▶ **Your instructions**:
Copy out the whole listing exactly as written, leaving the pictures behind.
○ ○ ○
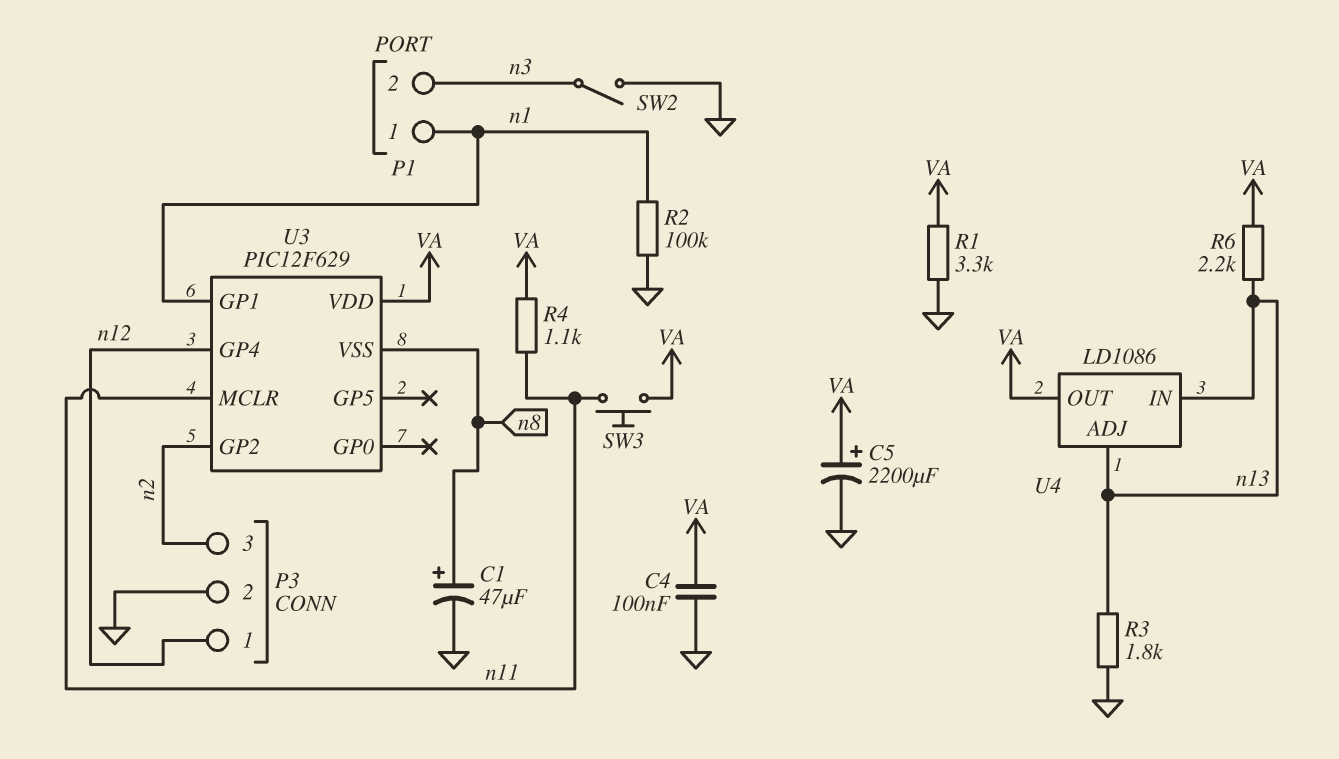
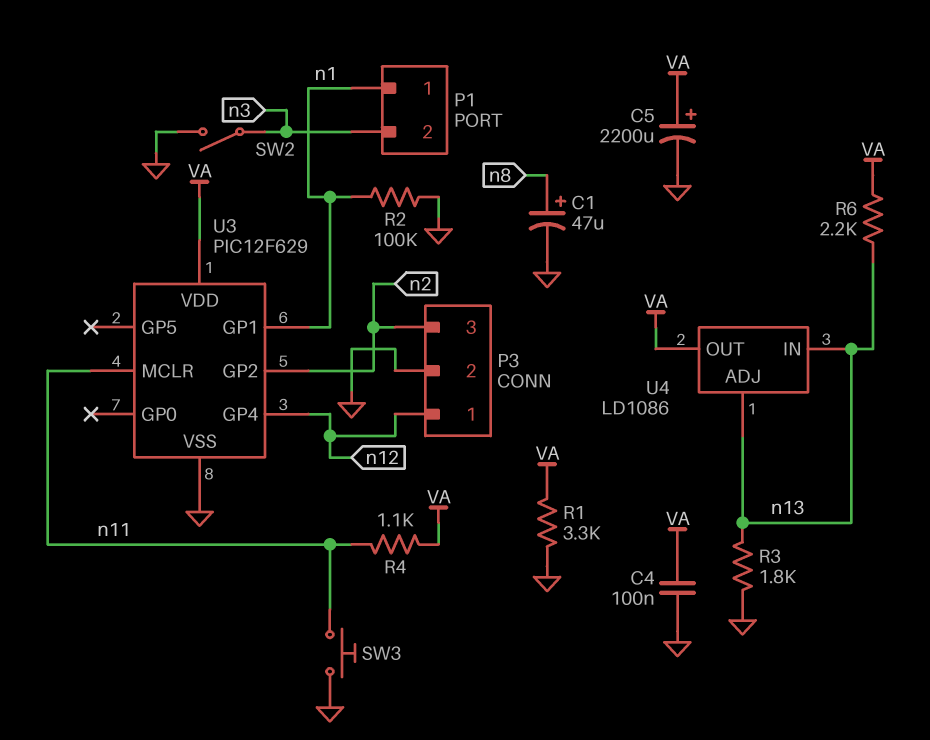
SW3: button (VA, n11) -> button (GND, n11)
U3 pin VSS: n8 -> GND

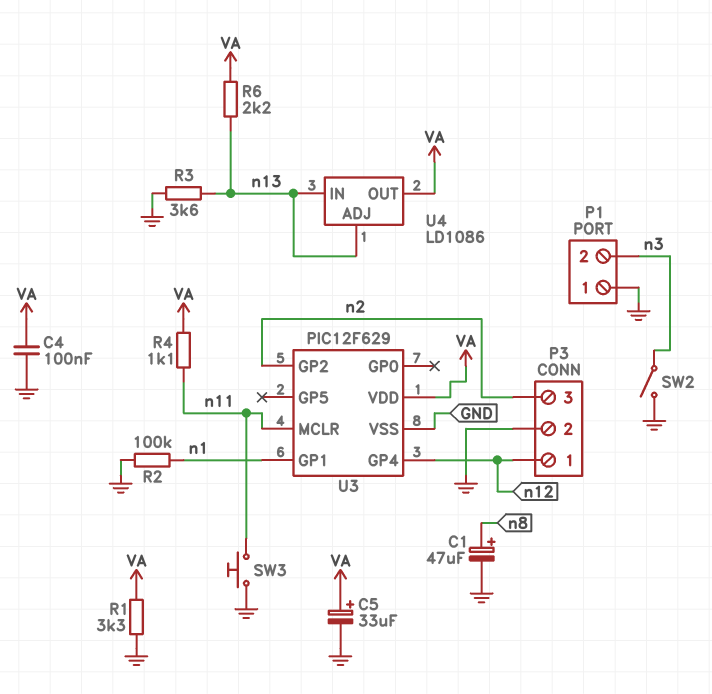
C5: 2200uF (plus VA, minus GND) -> 33uF (plus VA, minus GND)
P1 pin 1: n1 -> GND
R3: 1.8k (GND, n13) -> 3.6k (GND, n13)

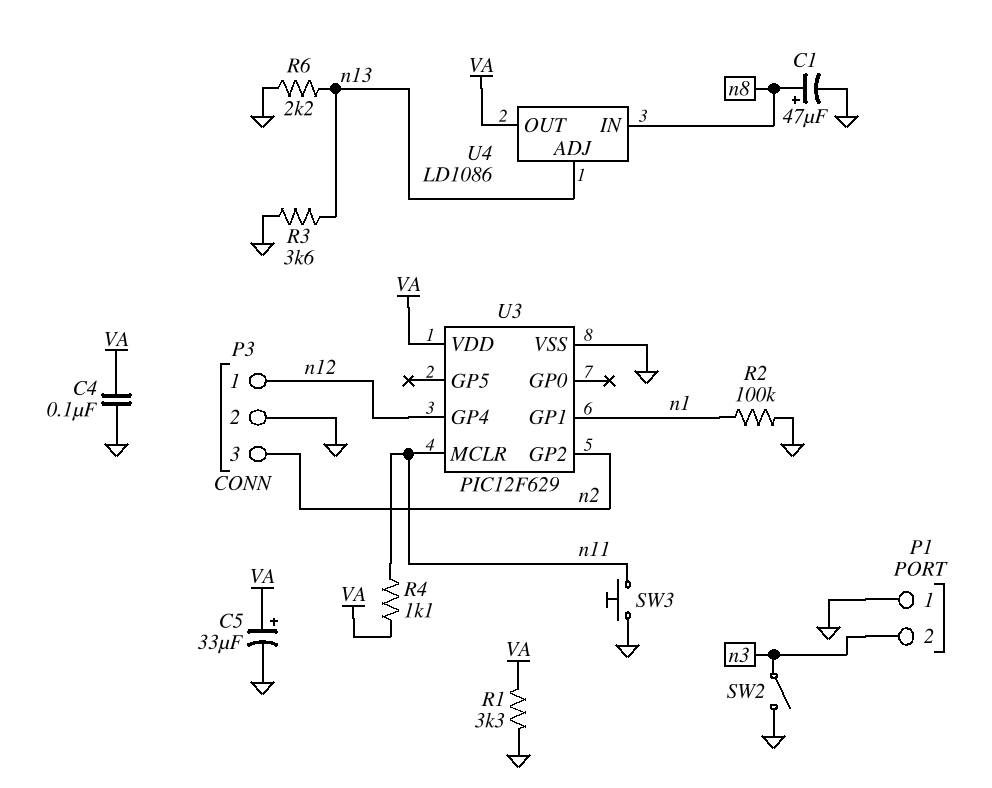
R6: 2.2k (VA, n13) -> 2.2k (GND, n13)
U4 pin IN: n13 -> n8

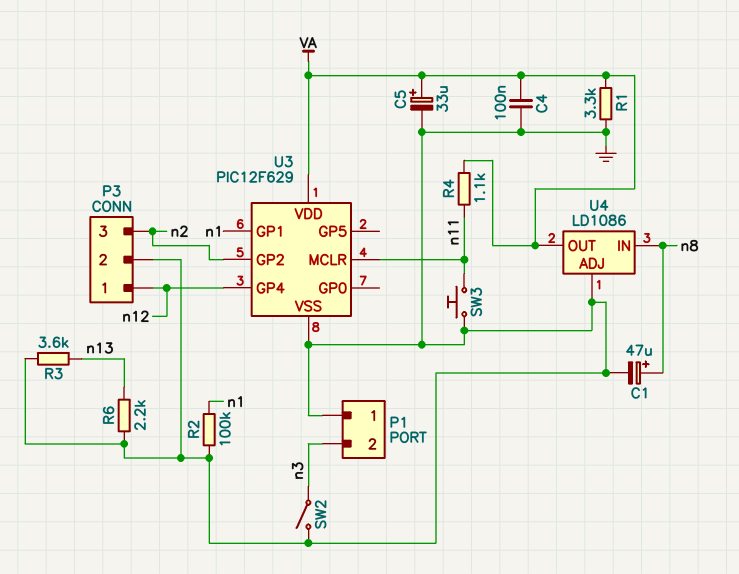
U4 pin ADJ: n13 -> GND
○ ○ ○
▶ **Solution below**:
SW3: button (VA, n11) -> button (GND, n11)
U3 pin VSS: n8 -> GND

C5: 2200uF (plus VA, minus GND) -> 33uF (plus VA, minus GND)
P1 pin 1: n1 -> GND
R3: 1.8k (GND, n13) -> 3.6k (GND, n13)

R6: 2.2k (VA, n13) -> 2.2k (GND, n13)
U4 pin IN: n13 -> n8

U4 pin ADJ: n13 -> GND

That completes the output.